> [ABOUT THIS TASK] Reproduce, unchanged, the lines between the one holding "CN1 pin 4: VDD -> SDA" and the last line of the records, including both ends, but no pictures.

[INPUT FOR THIS TASK — start]

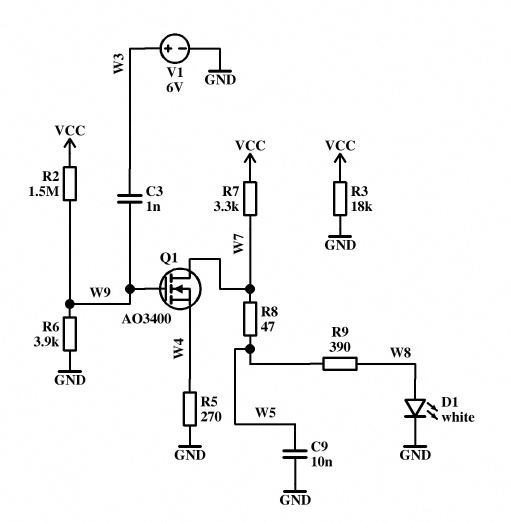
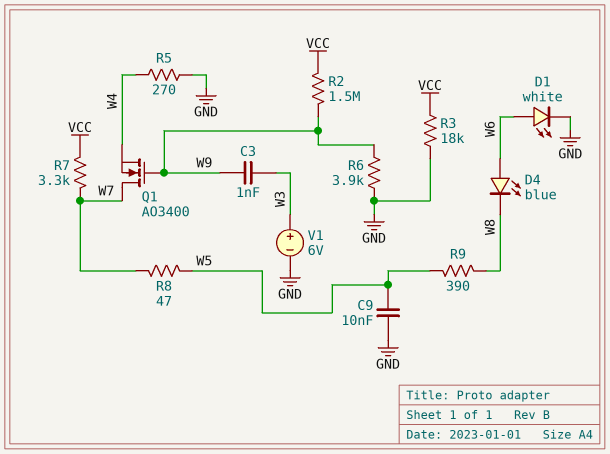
D1: LED white (A W8, K GND) -> LED white (A W6, K GND)
D4: none -> LED blue (A W6, K W8)

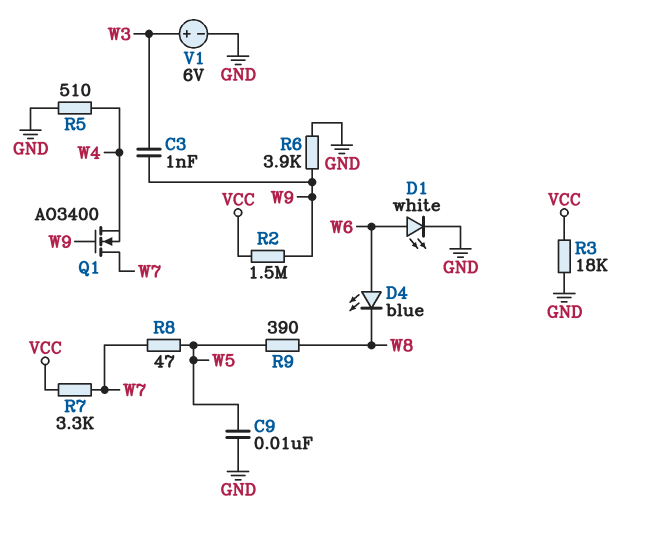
R5: 270 (GND, W4) -> 510 (GND, W4)

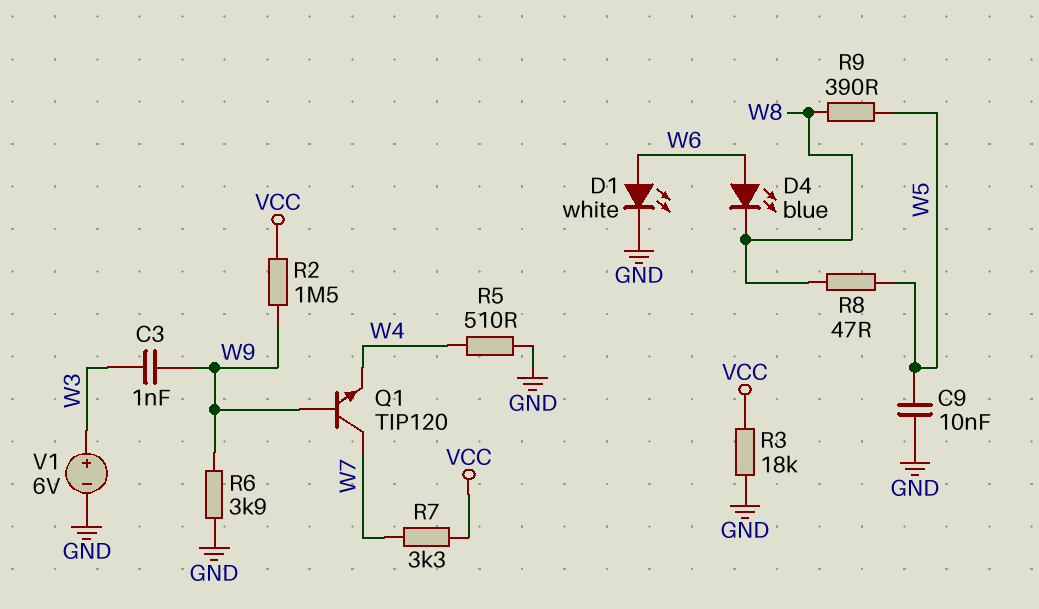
Q1: NMOS AO3400 (G W9, D W7, S W4) -> NPN TIP120 (B W9, C W7, E W4)
R8: 47 (W5, W7) -> 47 (W5, W8)

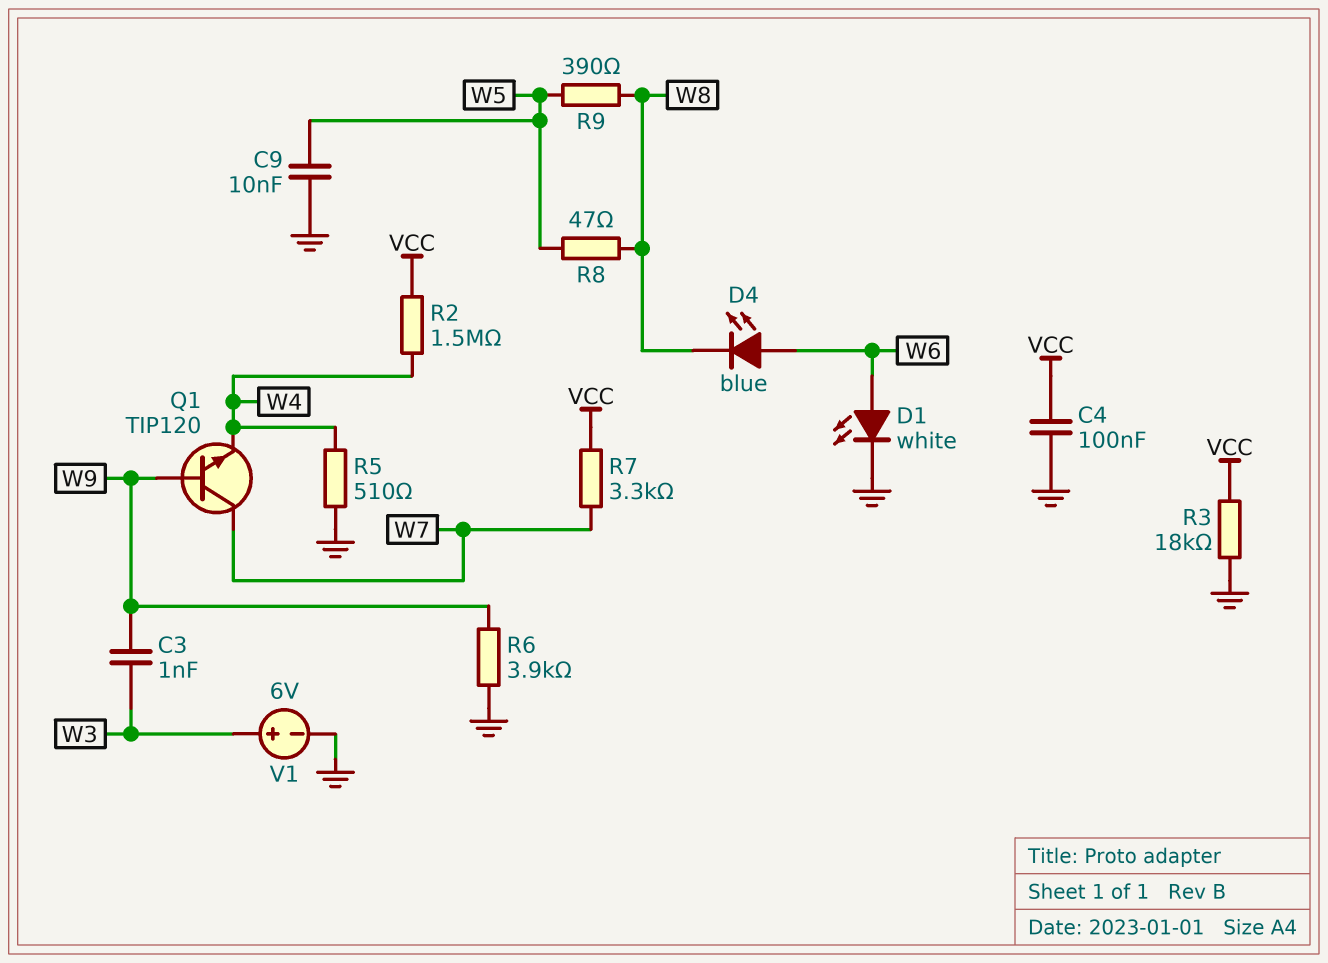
C4: none -> 100nF (GND, VCC)
R2: 1.5M (VCC, W9) -> 1.5M (VCC, W4)

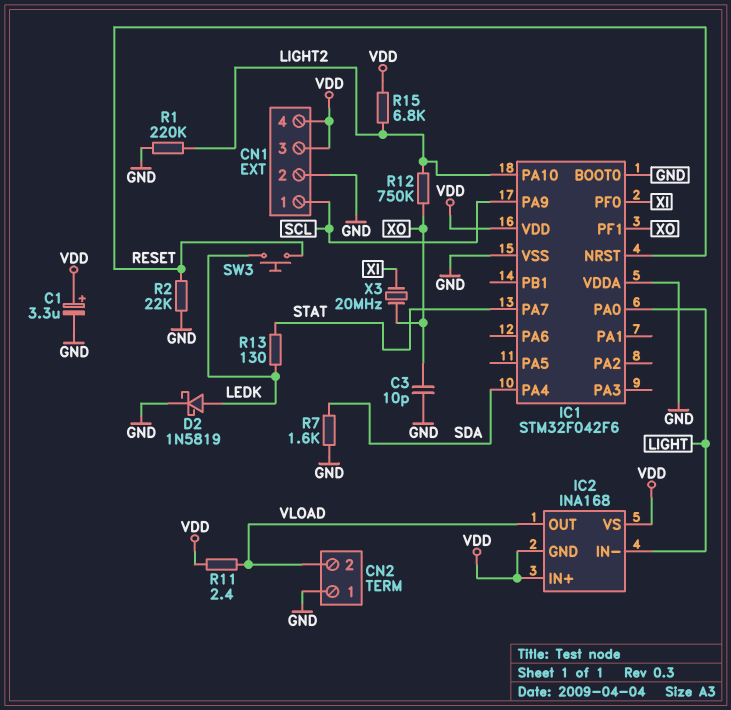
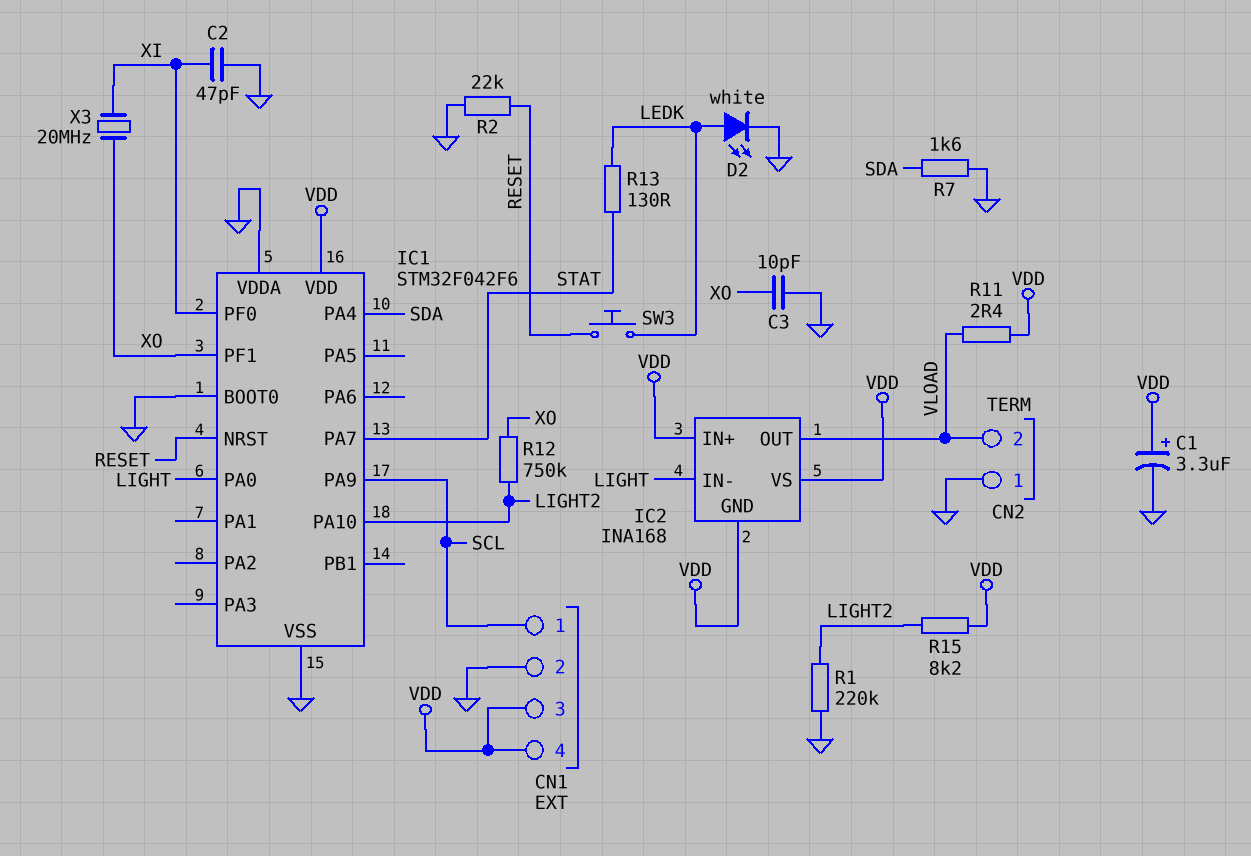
C2: none -> 47pF (GND, XI)
D2: schottky 1N5819 (A LEDK, K GND) -> LED white (A LEDK, K GND)
R15: 6.8k (LIGHT2, VDD) -> 8.2k (LIGHT2, VDD)

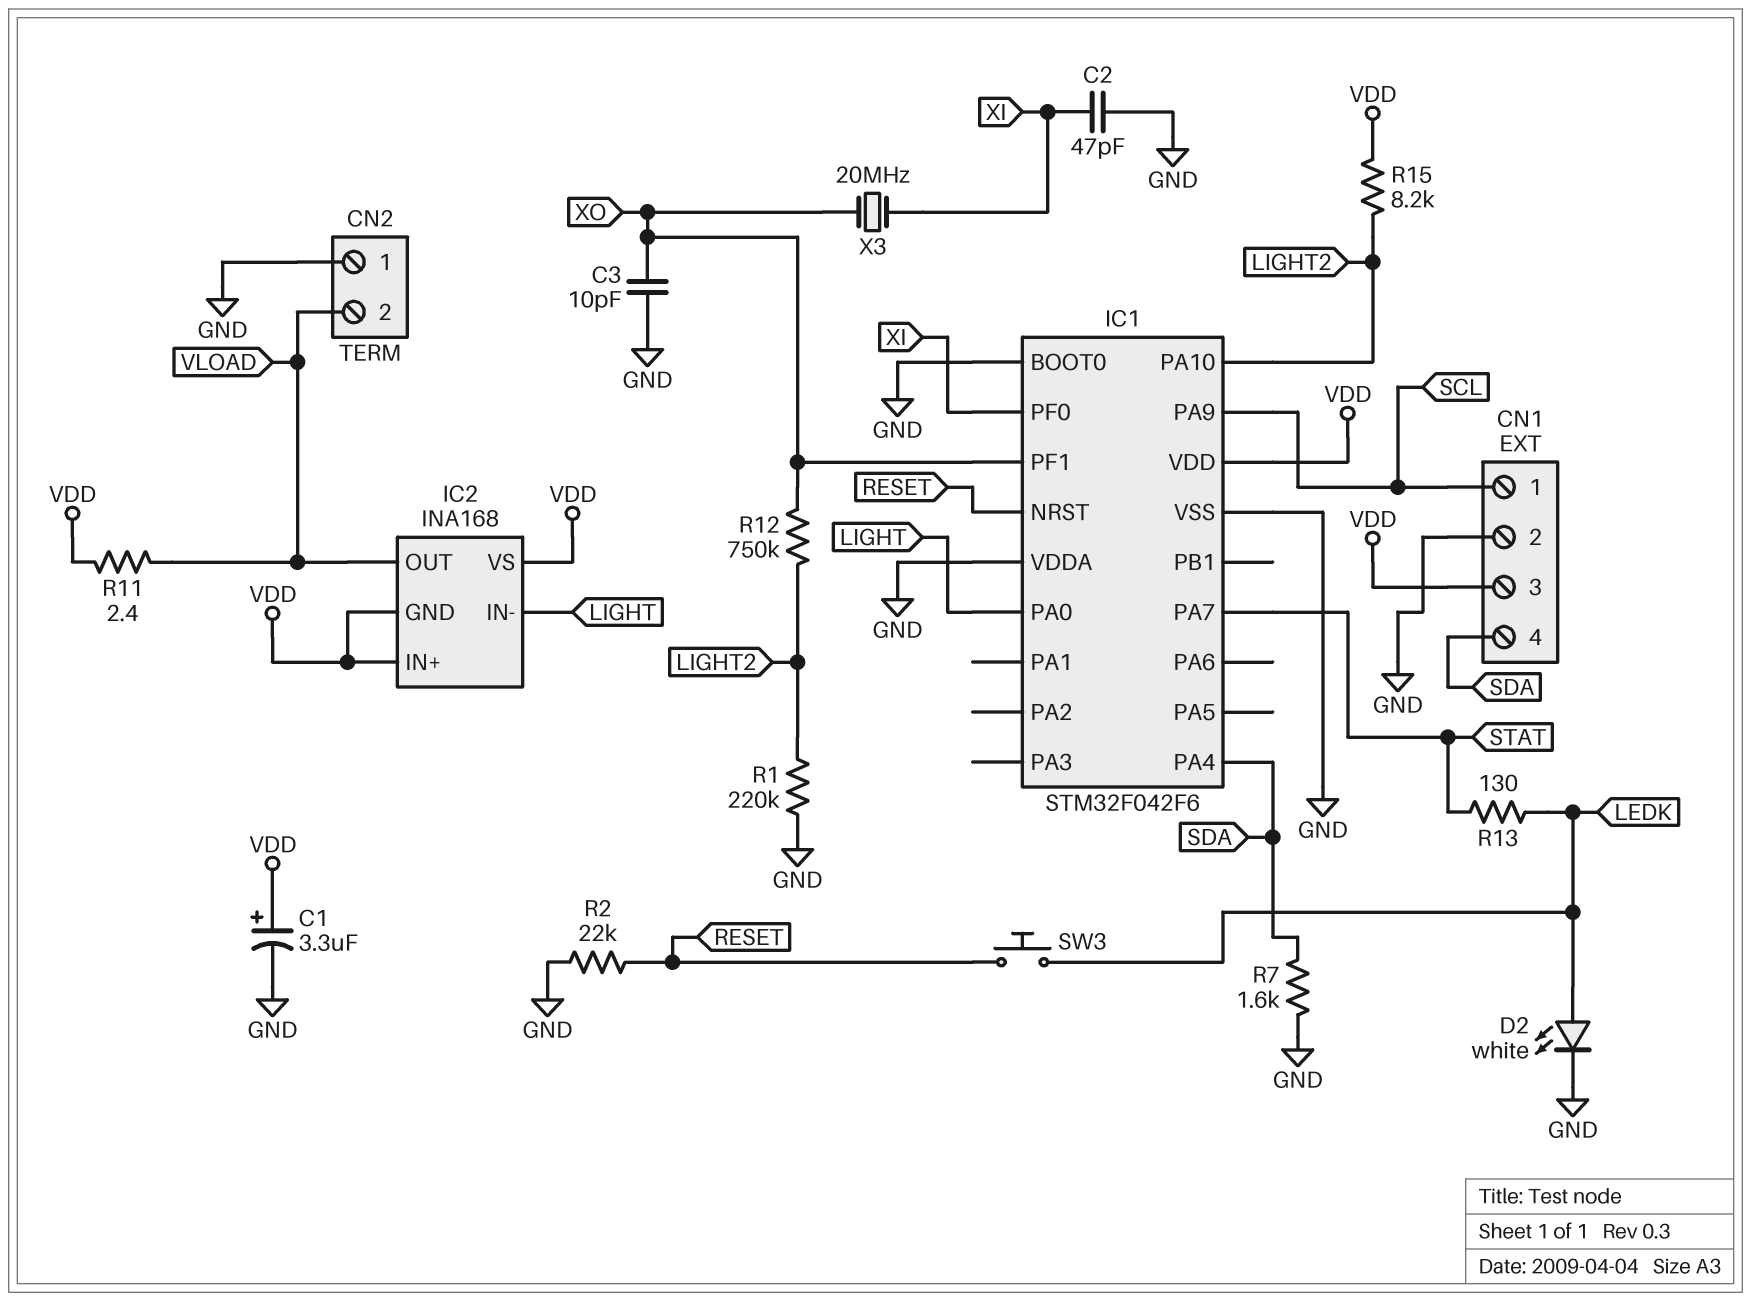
CN1 pin 4: VDD -> SDA

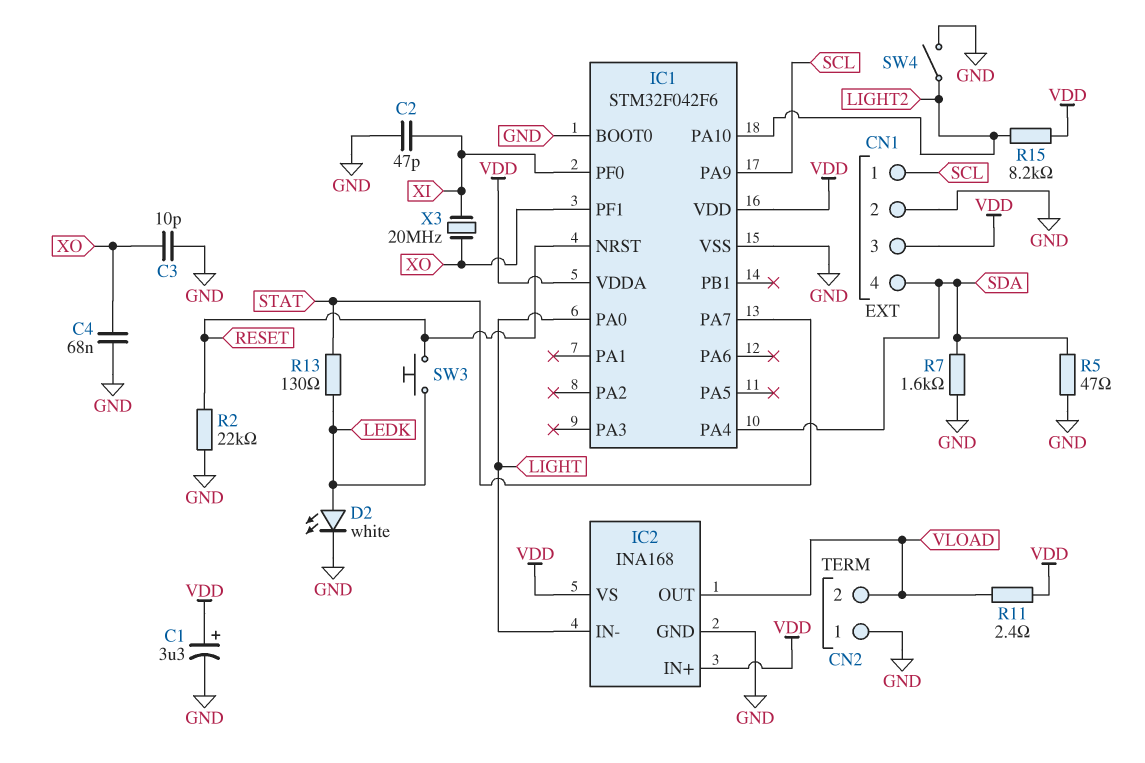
C4: none -> 68nF (GND, XO)
IC1 pin VDDA: GND -> VDD
IC2 pin GND: VDD -> GND
R1: 220k (GND, LIGHT2) -> none
R5: none -> 47 (GND, SDA)
R12: 750k (LIGHT2, XO) -> none
SW4: none -> switch (GND, LIGHT2)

[INPUT FOR THIS TASK — finish]

> [WRITTEN SOLUTION]
CN1 pin 4: VDD -> SDA

C4: none -> 68nF (GND, XO)
IC1 pin VDDA: GND -> VDD
IC2 pin GND: VDD -> GND
R1: 220k (GND, LIGHT2) -> none
R5: none -> 47 (GND, SDA)
R12: 750k (LIGHT2, XO) -> none
SW4: none -> switch (GND, LIGHT2)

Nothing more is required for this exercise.